» **MATERIALS PROVIDED**:

Content starts

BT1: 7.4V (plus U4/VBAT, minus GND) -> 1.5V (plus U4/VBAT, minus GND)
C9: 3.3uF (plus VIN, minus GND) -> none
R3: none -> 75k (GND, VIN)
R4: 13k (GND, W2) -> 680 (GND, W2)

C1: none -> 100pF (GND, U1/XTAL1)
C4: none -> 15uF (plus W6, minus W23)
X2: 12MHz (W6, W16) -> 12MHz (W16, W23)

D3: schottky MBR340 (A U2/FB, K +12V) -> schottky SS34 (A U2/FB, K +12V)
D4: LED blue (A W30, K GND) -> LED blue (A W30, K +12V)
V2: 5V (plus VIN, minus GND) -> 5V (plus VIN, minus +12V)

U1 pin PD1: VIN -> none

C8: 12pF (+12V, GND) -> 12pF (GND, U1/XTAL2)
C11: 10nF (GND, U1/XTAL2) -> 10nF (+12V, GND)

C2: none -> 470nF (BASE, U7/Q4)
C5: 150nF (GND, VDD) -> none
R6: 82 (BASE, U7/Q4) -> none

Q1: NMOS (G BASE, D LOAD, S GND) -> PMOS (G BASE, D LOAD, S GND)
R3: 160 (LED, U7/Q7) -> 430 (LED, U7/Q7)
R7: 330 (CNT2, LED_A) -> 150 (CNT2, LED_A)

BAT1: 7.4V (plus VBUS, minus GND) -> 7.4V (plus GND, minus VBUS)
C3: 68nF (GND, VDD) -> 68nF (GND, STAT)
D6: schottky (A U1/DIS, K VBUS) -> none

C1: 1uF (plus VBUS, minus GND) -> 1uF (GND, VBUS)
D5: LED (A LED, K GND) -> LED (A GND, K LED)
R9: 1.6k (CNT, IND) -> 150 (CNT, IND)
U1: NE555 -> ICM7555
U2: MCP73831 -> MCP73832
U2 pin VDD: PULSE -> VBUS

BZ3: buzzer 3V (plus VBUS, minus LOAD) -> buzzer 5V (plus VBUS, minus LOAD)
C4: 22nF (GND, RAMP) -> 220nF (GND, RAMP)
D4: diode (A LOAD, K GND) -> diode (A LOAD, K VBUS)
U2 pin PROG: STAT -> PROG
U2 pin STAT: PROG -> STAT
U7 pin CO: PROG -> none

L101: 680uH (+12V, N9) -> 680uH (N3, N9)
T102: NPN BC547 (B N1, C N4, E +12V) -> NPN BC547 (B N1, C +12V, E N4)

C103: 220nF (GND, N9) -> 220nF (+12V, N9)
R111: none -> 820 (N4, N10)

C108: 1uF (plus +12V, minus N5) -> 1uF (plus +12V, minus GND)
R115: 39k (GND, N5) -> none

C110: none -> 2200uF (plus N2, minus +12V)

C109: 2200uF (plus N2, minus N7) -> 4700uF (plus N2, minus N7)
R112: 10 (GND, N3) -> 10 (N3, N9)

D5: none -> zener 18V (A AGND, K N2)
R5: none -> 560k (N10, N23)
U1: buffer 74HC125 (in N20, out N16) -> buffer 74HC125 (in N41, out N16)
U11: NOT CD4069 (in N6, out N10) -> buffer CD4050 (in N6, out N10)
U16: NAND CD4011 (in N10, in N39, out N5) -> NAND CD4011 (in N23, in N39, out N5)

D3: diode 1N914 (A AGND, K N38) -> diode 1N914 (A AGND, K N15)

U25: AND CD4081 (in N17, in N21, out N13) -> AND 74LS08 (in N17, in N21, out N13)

Content ends

» **WHAT THE EXERCISE ASKS**:
Taking the line with "R4: 13k (GND, W2) -> 680 (GND, W2)" as the first and the line with "U1 pin PD1: VIN -> none" as the last, retype that stretch of the data above exactly, with no other lines.

» **SOLUTION TO THIS TASK**:
R4: 13k (GND, W2) -> 680 (GND, W2)

C1: none -> 100pF (GND, U1/XTAL1)
C4: none -> 15uF (plus W6, minus W23)
X2: 12MHz (W6, W16) -> 12MHz (W16, W23)

D3: schottky MBR340 (A U2/FB, K +12V) -> schottky SS34 (A U2/FB, K +12V)
D4: LED blue (A W30, K GND) -> LED blue (A W30, K +12V)
V2: 5V (plus VIN, minus GND) -> 5V (plus VIN, minus +12V)

U1 pin PD1: VIN -> none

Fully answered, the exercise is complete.